Description of the task.
Your answer should be one number: how many lines of the records hold the string "eraser".
★ ★ ★ ★ ★ ★ ★
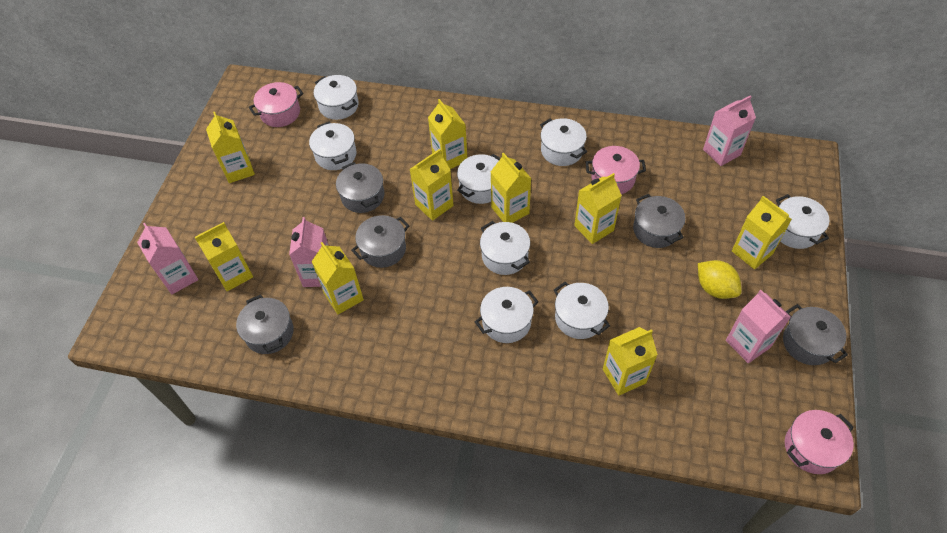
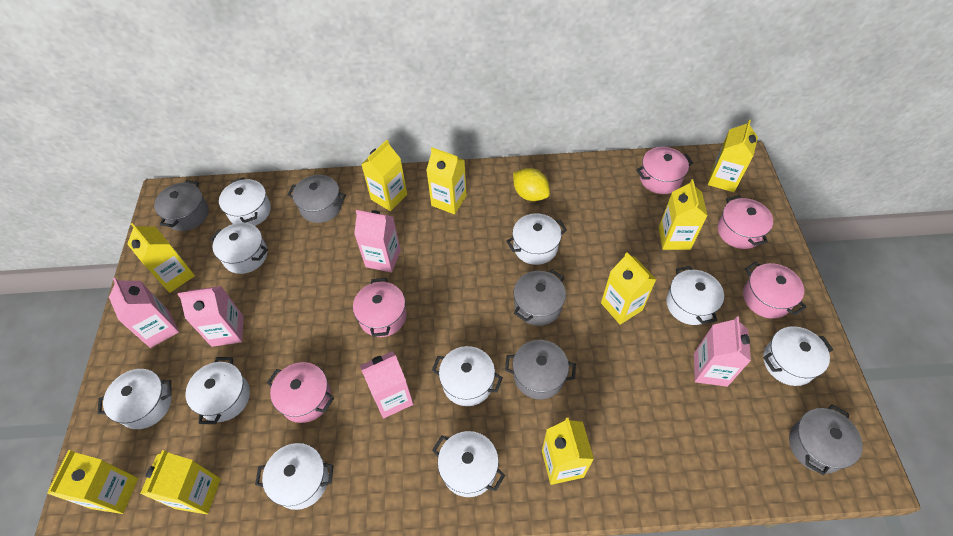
pink carton: 4 -> 5
pink pot: 3 -> 5
white pot: 8 -> 10

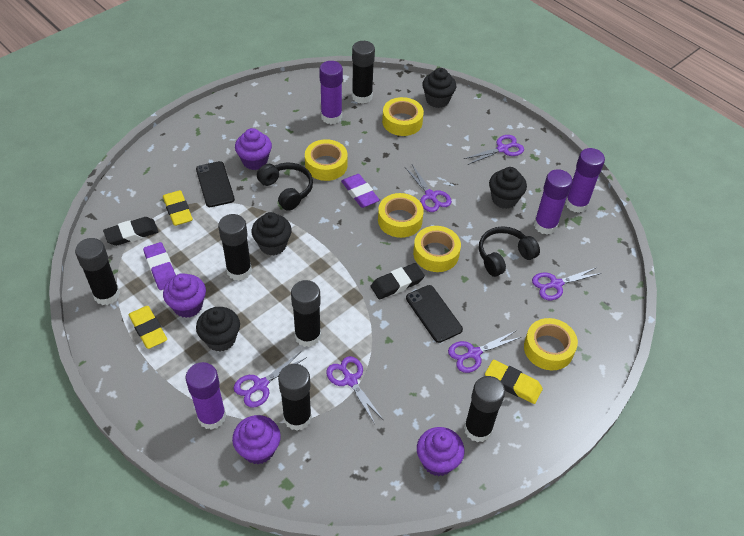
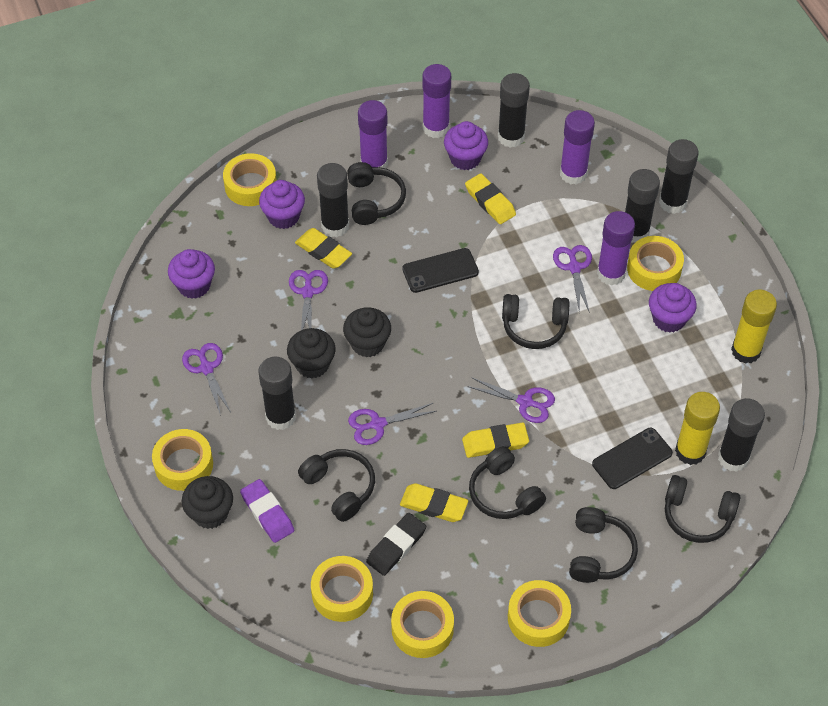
black cupcake: 4 -> 3
black eraser: 2 -> 1
black headphones: 2 -> 6
purple eraser: 2 -> 1
purple scissors: 6 -> 5
yellow eraser: 3 -> 4
yellow glue stick: 0 -> 2
yellow tape: 5 -> 6

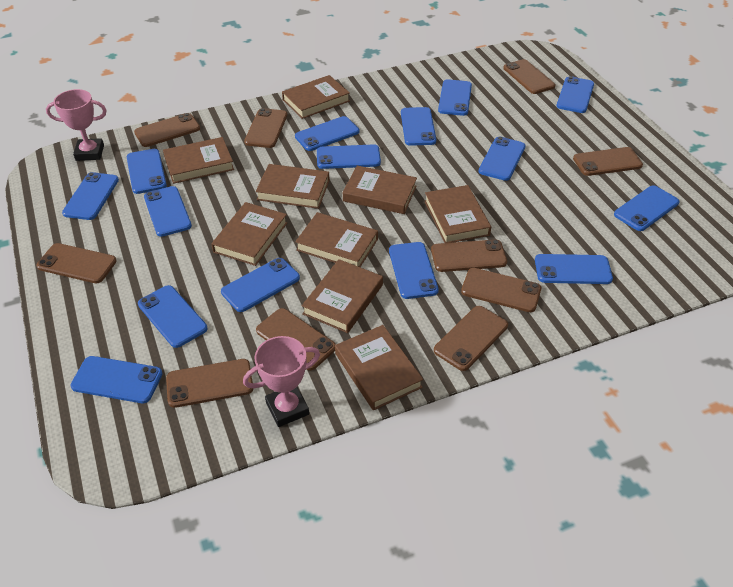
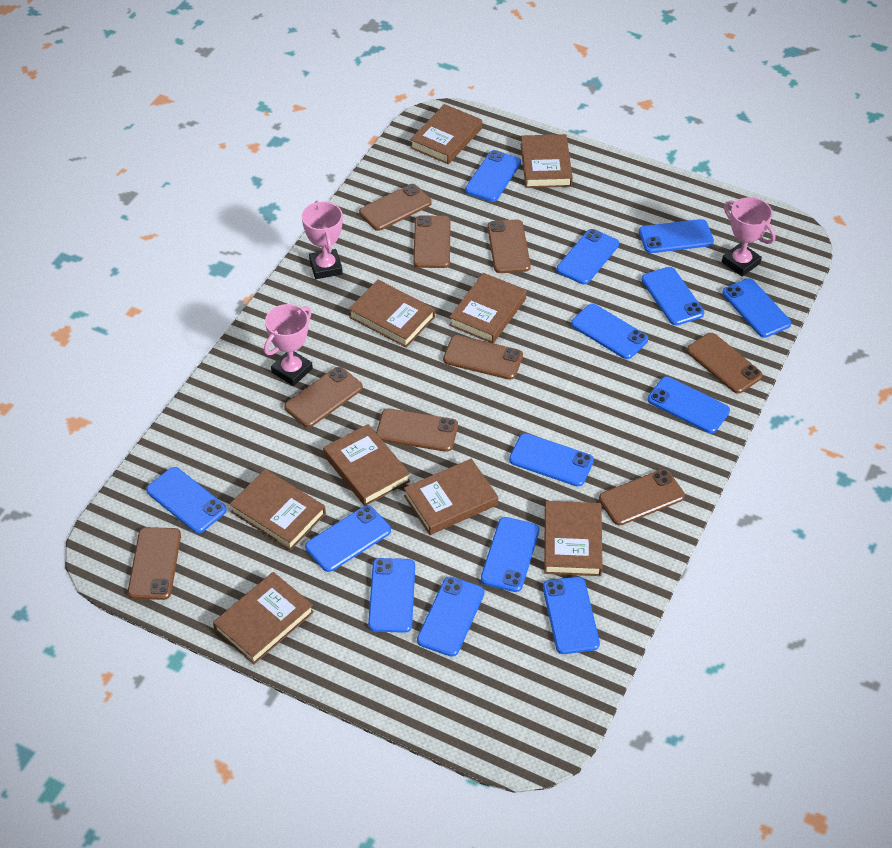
blue phone: 15 -> 14
brown phone: 10 -> 9
pink trophy: 2 -> 3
★ ★ ★ ★ ★ ★ ★
Solution to the problem.
3